------ Dataset content ------

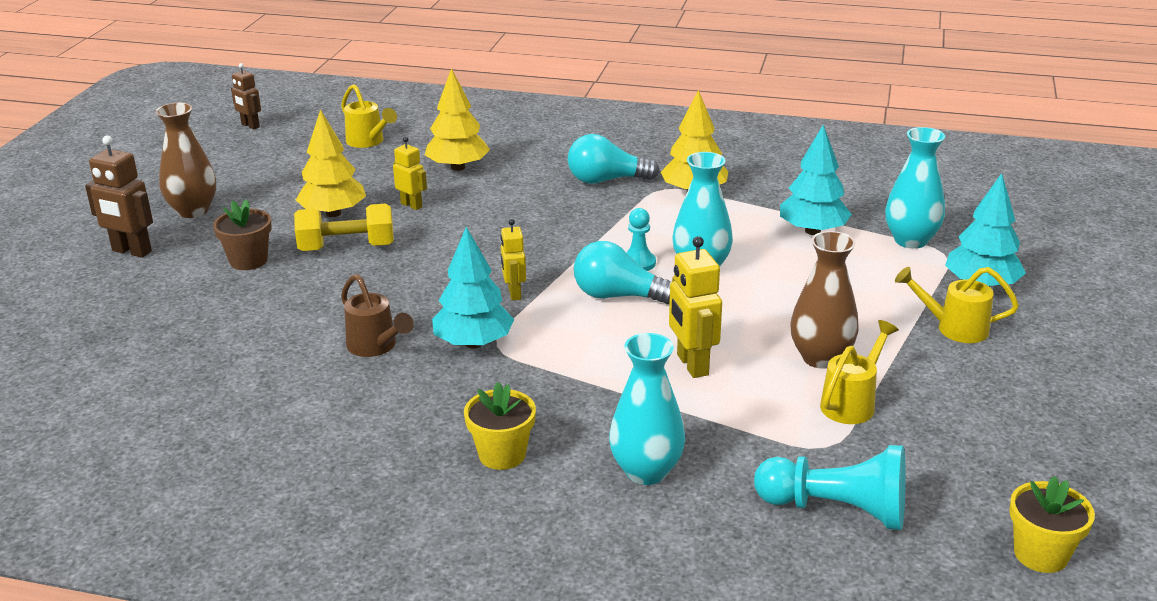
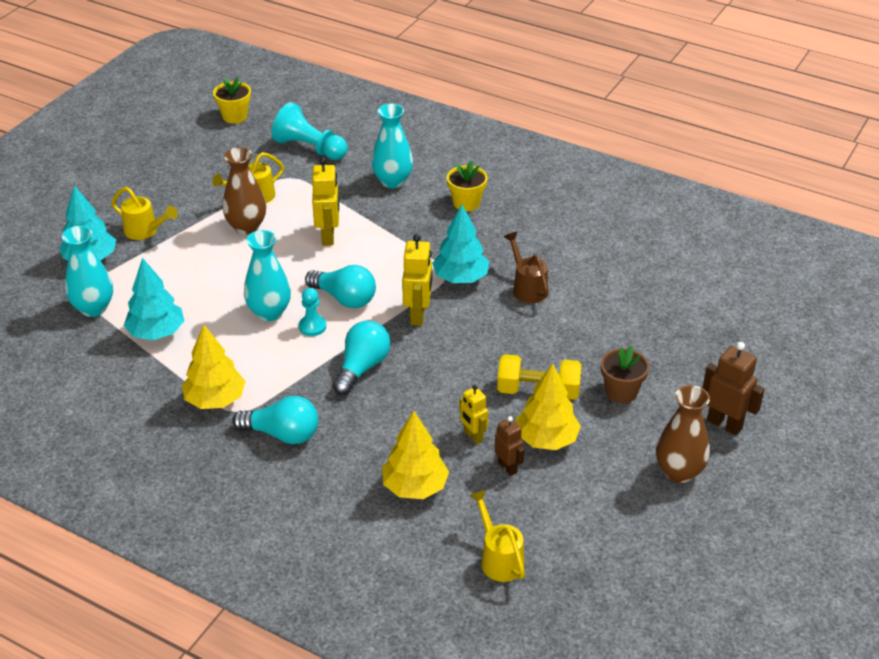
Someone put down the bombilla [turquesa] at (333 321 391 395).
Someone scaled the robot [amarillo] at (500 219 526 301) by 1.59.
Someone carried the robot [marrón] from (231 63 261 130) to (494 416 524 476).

------
------ Dataset content ------

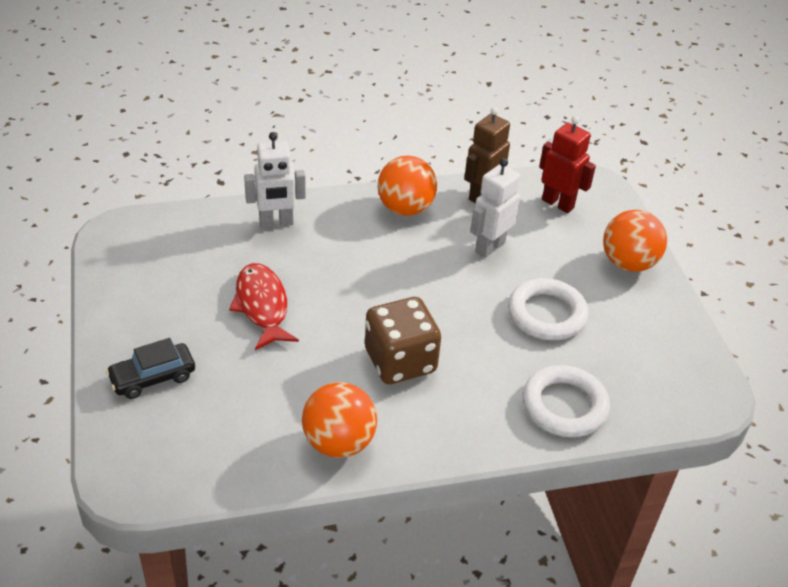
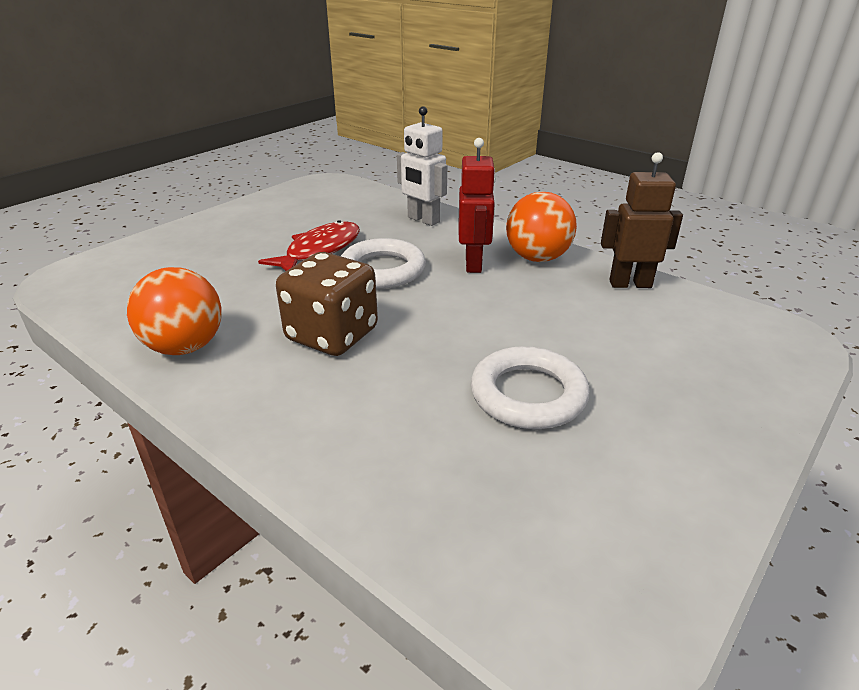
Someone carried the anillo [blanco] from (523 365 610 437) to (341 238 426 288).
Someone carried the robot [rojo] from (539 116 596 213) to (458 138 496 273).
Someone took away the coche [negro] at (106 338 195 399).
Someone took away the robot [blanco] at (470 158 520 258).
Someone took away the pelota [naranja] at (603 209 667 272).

------

### Exercise brief
All lines above from the one containing "Someone carried the robot [rojo]" to the one containing "Someone took away the pelota" must be repeated exactly, both lines included, and no others.

### Result of the task
Someone carried the robot [rojo] from (539 116 596 213) to (458 138 496 273).
Someone took away the coche [negro] at (106 338 195 399).
Someone took away the robot [blanco] at (470 158 520 258).
Someone took away the pelota [naranja] at (603 209 667 272).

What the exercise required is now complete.